Given entries:

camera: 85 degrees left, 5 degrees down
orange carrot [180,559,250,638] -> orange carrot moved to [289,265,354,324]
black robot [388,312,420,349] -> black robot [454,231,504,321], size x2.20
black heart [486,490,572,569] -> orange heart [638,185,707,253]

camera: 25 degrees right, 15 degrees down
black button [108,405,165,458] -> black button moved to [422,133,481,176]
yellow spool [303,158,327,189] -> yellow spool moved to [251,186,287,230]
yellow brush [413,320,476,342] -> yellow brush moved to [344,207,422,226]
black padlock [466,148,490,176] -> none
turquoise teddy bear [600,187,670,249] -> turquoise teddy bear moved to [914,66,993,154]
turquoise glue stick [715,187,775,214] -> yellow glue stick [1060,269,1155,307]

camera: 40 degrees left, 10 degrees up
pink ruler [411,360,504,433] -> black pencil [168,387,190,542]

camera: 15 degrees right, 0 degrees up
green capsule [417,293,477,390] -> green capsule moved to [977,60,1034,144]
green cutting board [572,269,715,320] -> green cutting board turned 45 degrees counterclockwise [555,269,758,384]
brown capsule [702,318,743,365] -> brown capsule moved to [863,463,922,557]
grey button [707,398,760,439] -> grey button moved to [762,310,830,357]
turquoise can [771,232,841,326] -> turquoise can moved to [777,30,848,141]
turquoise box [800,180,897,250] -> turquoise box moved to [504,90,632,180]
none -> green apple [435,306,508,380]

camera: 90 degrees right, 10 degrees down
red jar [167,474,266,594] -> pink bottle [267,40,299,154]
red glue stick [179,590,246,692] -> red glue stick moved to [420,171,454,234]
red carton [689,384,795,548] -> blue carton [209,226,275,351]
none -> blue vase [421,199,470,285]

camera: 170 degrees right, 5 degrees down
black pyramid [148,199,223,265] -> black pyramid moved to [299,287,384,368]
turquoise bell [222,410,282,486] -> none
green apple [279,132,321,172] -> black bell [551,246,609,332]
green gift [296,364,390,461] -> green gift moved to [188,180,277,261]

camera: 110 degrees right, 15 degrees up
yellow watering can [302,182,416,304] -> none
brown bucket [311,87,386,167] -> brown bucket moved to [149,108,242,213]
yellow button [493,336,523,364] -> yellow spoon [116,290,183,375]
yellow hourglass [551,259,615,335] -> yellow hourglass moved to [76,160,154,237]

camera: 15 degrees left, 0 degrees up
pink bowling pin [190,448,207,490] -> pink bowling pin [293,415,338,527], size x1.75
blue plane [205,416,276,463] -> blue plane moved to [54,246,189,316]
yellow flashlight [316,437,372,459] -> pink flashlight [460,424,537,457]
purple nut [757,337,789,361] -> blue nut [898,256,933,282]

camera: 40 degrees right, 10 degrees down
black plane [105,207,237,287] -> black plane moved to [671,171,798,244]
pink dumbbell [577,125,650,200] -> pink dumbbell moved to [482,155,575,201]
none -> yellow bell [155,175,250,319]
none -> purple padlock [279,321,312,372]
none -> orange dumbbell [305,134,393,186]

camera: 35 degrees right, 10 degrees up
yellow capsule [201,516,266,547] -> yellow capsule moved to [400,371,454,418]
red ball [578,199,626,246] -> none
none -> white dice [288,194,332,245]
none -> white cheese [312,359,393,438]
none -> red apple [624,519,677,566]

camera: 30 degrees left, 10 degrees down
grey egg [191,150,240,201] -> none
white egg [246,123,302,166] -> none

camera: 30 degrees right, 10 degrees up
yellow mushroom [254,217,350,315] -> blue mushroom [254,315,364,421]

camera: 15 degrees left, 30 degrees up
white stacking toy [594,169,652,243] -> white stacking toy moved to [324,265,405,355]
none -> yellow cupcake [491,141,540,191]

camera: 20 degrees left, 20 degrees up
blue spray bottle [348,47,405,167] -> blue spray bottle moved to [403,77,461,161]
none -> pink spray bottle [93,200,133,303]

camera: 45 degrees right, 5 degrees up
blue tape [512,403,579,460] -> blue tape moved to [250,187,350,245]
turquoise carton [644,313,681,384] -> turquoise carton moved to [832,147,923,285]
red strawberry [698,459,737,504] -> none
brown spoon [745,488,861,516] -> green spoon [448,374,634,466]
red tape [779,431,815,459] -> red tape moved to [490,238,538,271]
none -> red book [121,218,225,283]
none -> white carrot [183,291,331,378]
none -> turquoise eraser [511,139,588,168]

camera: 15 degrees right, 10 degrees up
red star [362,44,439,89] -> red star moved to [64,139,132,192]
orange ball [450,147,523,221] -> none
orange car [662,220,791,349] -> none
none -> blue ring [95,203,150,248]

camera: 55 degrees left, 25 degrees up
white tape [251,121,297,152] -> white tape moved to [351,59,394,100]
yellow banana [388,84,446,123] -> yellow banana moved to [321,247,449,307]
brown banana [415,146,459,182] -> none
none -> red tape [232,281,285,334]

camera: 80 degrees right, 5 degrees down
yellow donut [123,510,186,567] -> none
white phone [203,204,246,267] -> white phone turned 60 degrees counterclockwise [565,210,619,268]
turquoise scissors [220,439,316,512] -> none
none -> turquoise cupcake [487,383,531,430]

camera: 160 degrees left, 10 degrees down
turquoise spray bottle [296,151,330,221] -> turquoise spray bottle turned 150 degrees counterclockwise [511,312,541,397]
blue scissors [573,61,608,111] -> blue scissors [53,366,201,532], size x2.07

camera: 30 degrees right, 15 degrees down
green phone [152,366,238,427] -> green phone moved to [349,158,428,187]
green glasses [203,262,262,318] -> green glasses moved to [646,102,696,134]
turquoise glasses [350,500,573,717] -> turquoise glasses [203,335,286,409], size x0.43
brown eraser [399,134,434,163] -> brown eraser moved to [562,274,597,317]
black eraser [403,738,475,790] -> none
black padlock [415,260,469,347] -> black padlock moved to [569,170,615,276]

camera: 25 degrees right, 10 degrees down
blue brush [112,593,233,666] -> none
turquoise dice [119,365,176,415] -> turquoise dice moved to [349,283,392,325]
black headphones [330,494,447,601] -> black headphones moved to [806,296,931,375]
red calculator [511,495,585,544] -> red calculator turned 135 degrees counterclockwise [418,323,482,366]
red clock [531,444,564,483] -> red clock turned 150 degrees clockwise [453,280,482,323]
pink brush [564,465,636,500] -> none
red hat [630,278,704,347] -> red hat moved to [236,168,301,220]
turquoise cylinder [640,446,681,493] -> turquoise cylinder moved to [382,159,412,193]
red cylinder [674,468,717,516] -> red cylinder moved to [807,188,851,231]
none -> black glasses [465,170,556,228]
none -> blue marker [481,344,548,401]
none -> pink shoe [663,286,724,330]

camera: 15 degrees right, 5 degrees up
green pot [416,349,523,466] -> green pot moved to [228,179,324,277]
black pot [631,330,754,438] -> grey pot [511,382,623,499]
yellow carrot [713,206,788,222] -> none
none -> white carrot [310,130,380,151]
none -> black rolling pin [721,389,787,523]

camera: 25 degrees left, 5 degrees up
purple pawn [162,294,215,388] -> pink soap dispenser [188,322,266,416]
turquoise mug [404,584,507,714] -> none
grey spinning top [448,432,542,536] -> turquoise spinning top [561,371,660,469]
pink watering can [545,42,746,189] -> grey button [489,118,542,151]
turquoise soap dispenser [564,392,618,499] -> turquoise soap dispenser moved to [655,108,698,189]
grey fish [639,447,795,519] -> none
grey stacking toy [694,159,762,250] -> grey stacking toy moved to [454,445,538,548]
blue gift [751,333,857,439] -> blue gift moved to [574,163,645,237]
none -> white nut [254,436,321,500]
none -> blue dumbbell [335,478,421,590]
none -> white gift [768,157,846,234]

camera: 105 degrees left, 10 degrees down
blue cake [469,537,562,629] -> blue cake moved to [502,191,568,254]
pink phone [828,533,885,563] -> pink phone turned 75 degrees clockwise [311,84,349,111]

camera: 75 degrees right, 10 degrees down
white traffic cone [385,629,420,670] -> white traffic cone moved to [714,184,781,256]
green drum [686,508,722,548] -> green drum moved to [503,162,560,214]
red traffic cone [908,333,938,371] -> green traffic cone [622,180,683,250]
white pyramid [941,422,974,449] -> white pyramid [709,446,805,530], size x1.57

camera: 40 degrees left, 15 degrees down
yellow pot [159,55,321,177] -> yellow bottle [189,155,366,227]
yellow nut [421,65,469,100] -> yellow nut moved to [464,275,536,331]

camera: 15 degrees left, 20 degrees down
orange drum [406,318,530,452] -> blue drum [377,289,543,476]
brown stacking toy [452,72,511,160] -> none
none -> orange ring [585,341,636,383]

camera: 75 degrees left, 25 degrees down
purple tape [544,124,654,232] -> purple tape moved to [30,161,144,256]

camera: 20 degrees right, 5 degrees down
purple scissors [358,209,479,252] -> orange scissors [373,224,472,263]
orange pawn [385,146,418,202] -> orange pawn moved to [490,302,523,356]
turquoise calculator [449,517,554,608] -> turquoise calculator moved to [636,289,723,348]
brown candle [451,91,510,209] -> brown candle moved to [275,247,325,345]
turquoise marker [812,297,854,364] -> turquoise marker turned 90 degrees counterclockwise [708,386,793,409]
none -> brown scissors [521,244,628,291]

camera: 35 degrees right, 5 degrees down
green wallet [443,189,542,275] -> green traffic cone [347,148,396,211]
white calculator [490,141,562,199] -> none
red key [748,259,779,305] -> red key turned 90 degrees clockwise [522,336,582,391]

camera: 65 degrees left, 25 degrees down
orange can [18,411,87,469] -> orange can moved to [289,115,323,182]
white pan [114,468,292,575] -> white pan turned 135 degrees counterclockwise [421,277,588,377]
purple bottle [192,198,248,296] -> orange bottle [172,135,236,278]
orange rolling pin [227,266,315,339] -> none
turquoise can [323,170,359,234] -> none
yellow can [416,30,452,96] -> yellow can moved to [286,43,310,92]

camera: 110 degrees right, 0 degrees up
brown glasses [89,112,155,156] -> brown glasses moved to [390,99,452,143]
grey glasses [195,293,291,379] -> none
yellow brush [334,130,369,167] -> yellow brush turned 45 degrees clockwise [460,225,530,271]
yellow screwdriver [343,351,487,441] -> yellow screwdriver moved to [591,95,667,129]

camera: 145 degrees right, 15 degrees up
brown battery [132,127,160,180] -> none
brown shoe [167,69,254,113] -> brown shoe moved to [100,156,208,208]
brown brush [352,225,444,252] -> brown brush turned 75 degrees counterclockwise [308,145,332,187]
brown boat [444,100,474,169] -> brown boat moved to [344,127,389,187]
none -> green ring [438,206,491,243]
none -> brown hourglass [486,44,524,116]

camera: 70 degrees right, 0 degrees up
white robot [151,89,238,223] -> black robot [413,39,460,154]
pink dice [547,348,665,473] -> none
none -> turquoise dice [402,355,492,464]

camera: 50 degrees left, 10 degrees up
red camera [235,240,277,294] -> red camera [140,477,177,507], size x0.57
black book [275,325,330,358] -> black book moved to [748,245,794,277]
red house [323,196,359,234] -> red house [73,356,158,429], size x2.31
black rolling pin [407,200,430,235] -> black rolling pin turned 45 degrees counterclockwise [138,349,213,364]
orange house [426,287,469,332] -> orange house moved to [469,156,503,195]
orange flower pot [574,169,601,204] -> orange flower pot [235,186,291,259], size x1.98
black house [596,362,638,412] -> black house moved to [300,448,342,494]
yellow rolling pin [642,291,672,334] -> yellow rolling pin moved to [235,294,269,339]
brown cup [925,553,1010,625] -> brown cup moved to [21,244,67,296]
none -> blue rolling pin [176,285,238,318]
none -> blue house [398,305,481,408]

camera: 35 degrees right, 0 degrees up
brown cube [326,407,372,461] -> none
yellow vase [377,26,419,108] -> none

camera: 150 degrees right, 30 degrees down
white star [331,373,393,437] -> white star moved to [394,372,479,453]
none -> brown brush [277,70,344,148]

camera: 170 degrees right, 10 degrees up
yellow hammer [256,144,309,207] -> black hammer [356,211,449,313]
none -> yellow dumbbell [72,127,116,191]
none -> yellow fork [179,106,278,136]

Exercise description: Copy exactly the stretch of data above from the line with "orange flower pot [574,169,601,204]" through the line with "yellow vase [377,26,419,108] -> none", and omit all other lines.

Answer to the problem:
orange flower pot [574,169,601,204] -> orange flower pot [235,186,291,259], size x1.98
black house [596,362,638,412] -> black house moved to [300,448,342,494]
yellow rolling pin [642,291,672,334] -> yellow rolling pin moved to [235,294,269,339]
brown cup [925,553,1010,625] -> brown cup moved to [21,244,67,296]
none -> blue rolling pin [176,285,238,318]
none -> blue house [398,305,481,408]

camera: 35 degrees right, 0 degrees up
brown cube [326,407,372,461] -> none
yellow vase [377,26,419,108] -> none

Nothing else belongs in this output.